* SUPPLIED ENTRIES *
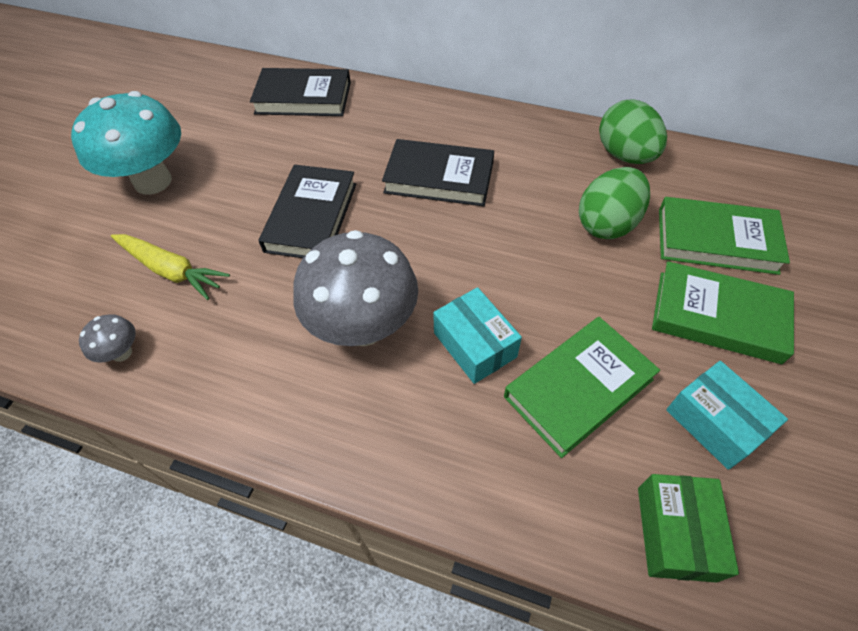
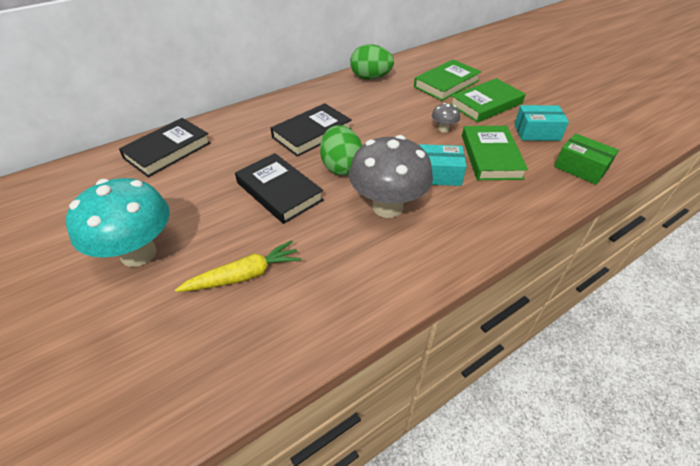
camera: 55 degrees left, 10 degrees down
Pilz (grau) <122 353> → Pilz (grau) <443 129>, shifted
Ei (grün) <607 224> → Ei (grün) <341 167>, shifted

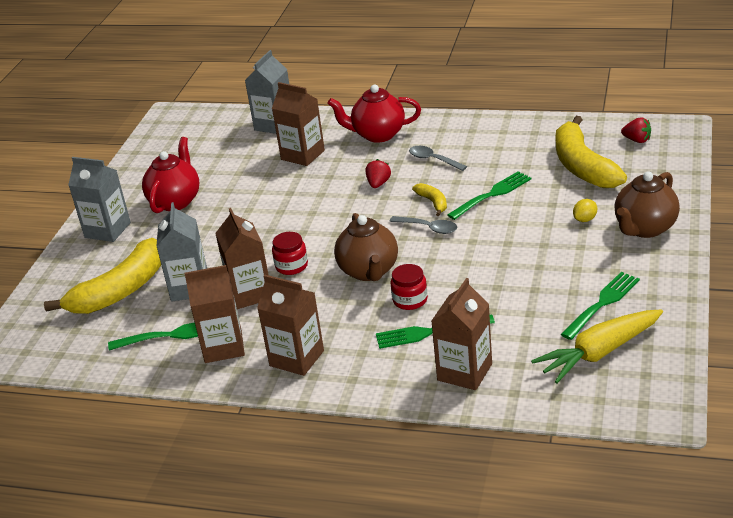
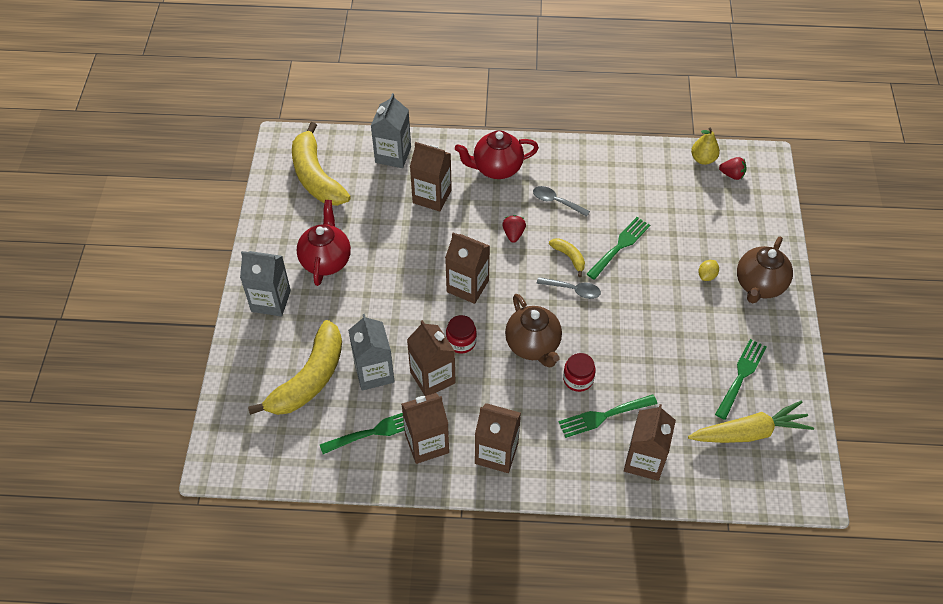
camera: 15 degrees left, 20 degrees up
- → Getränkekarton (braun) <467 286>
- → Birne (gelb) <703 159>
Banane (gelb) <582 166> → Banane (gelb) <316 176>, shifted
Karotte (gelb) <599 353> → Karotte (gelb) <749 432>, 150 degrees counterclockwise

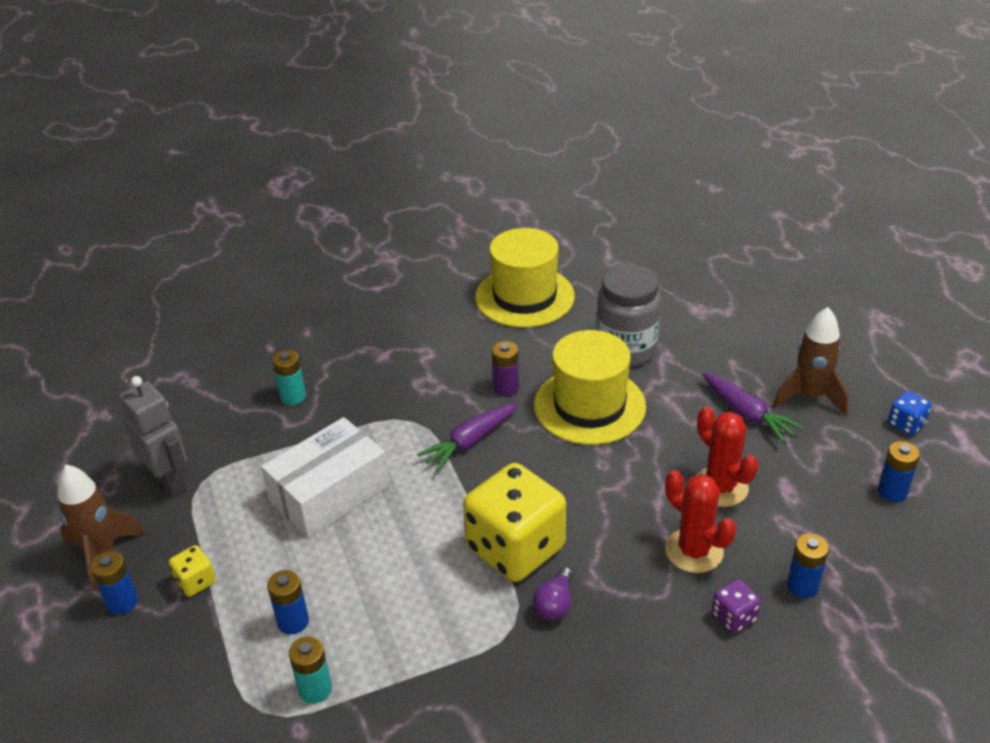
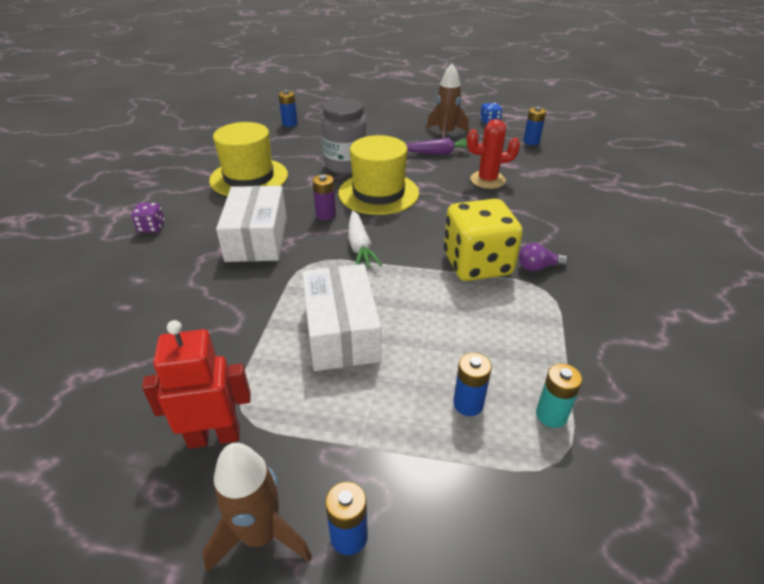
camera: 60 degrees left, 0 degrees up
Spielwürfel (gelb) <196 582> → -
Batterie (türkis) <293 396> → -
Kaktus (rot) <694 551> → -
- → Schachtel (weiß) <257 238>
Spielwürfel (lila) <734 617> → Spielwürfel (lila) <151 227>, shifted
Batterie (blau) <803 586> → Batterie (blau) <290 124>, shifted
Roboter (grau) <169 481> → Roboter (rot) <214 436>
Karotte (lila) <470 442> → Karotte (weiß) <360 247>
Glühbirne (lila) <555 604> → Glühbirne (lila) <538 267>, 120 degrees clockwise

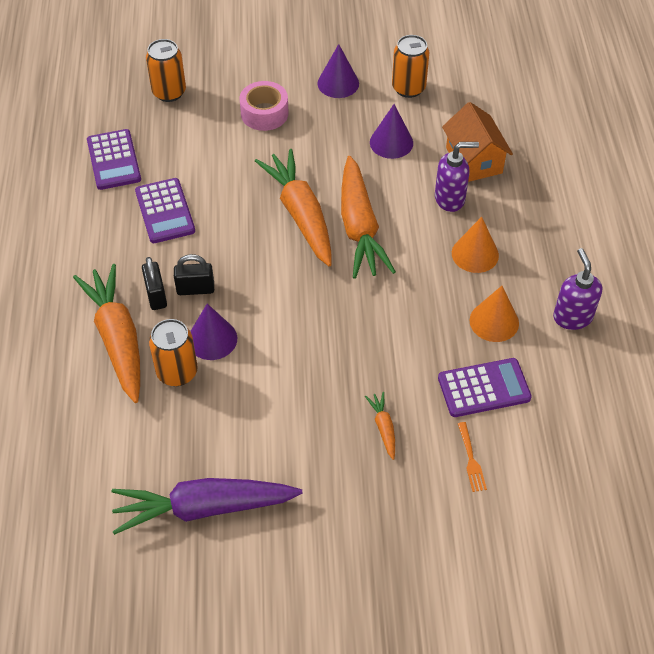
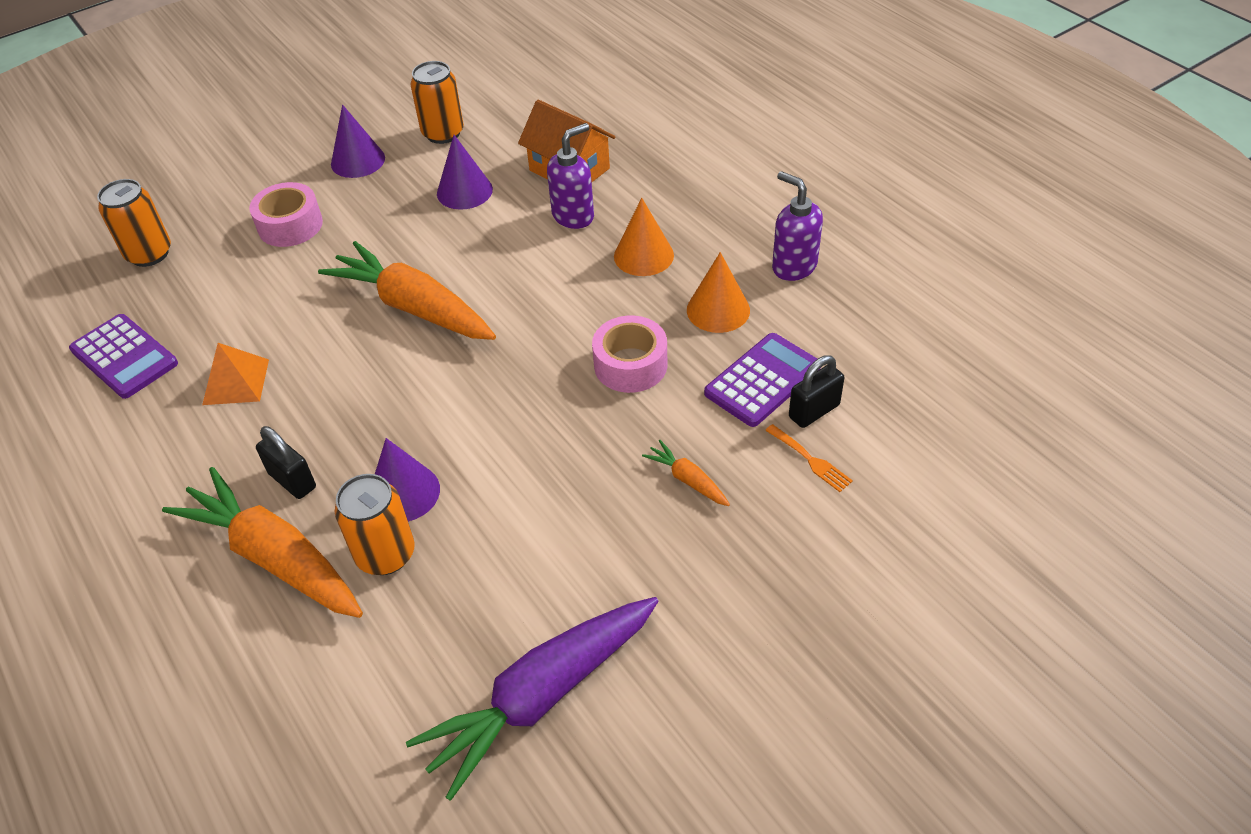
camera: 30 degrees left, 5 degrees down
Karotte (orange) <359 228> → -
- → Klebeband (rosa) <630 365>
Vorhängeschloss (schwarz) <195 289> → Vorhängeschloss (schwarz) <814 411>, shifted
Taschenrechner (lila) <165 211> → Pyramide (orange) <236 381>

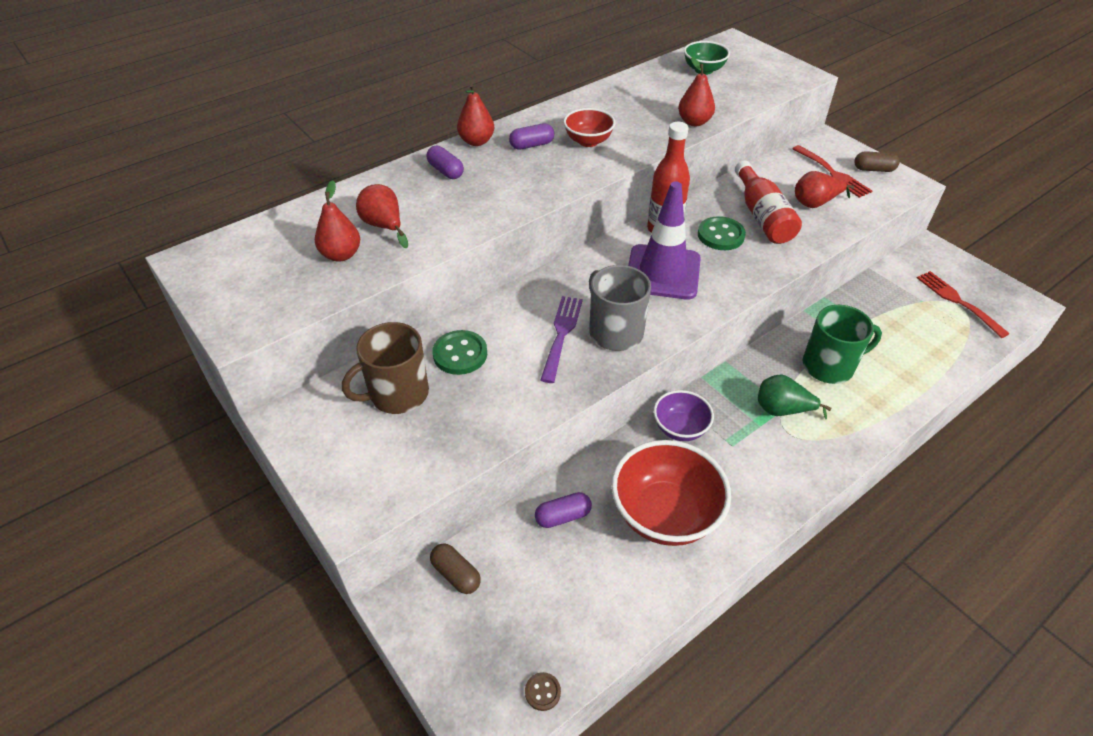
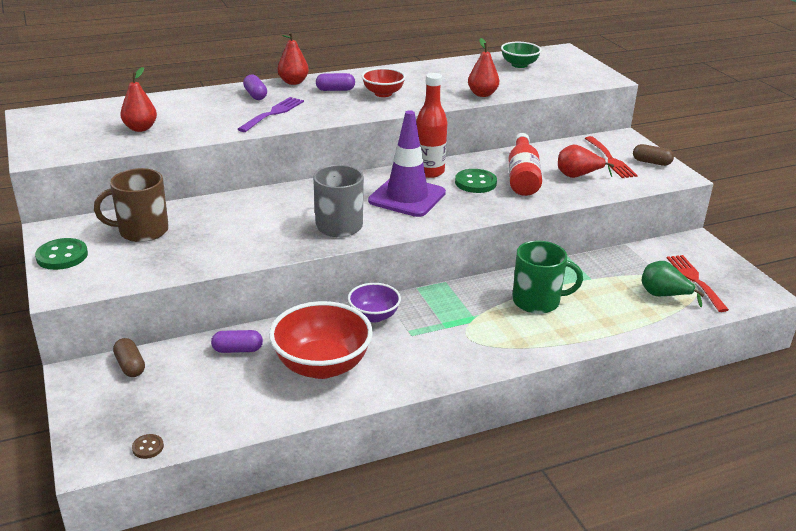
camera: 15 degrees right, 15 degrees down
Birne (rot) <384 226> → -
Knopf (grün) <460 354> → Knopf (grün) <62 256>, shifted
Gabel (lila) <561 334> → Gabel (lila) <273 113>, shifted
Birne (grün) <782 410> → Birne (grün) <663 295>, shifted

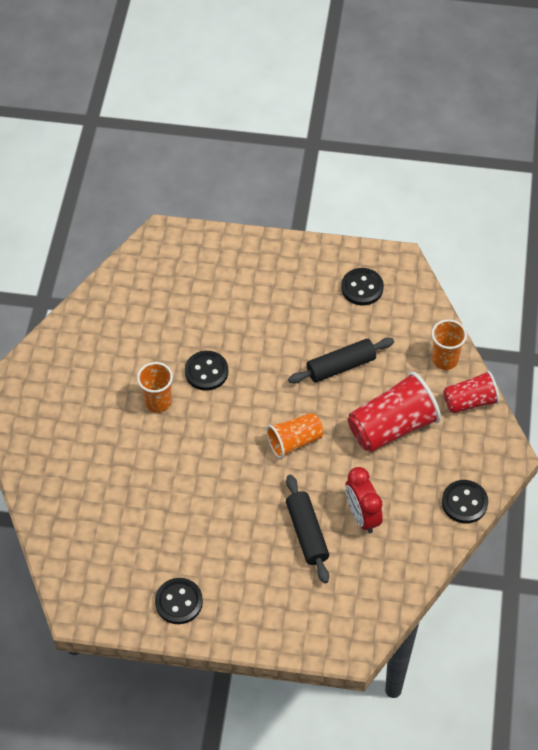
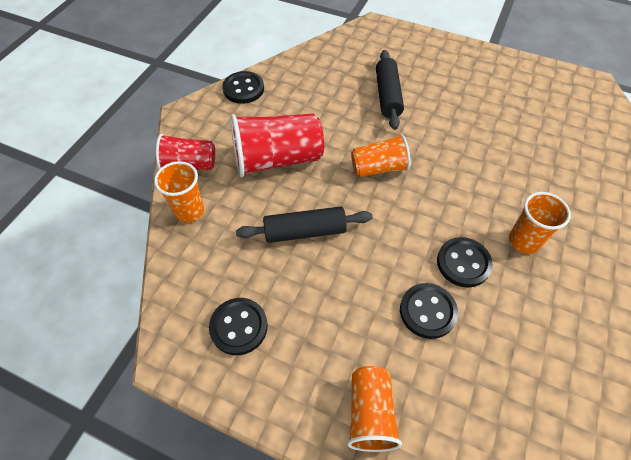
camera: 165 degrees left, 0 degrees up
Wecker (rot) <362 516> → -
- → Becher (orange) <370 413>
Knopf (schwarz) <179 602> → Knopf (schwarz) <427 311>, shifted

* ACTION ITEM *
Search the data above for the word "shifted" and show every line that has it.

* ANSWER BELOW *
Pilz (grau) <122 353> → Pilz (grau) <443 129>, shifted
Ei (grün) <607 224> → Ei (grün) <341 167>, shifted
Banane (gelb) <582 166> → Banane (gelb) <316 176>, shifted
Spielwürfel (lila) <734 617> → Spielwürfel (lila) <151 227>, shifted
Batterie (blau) <803 586> → Batterie (blau) <290 124>, shifted
Vorhängeschloss (schwarz) <195 289> → Vorhängeschloss (schwarz) <814 411>, shifted
Knopf (grün) <460 354> → Knopf (grün) <62 256>, shifted
Gabel (lila) <561 334> → Gabel (lila) <273 113>, shifted
Birne (grün) <782 410> → Birne (grün) <663 295>, shifted
Knopf (schwarz) <179 602> → Knopf (schwarz) <427 311>, shifted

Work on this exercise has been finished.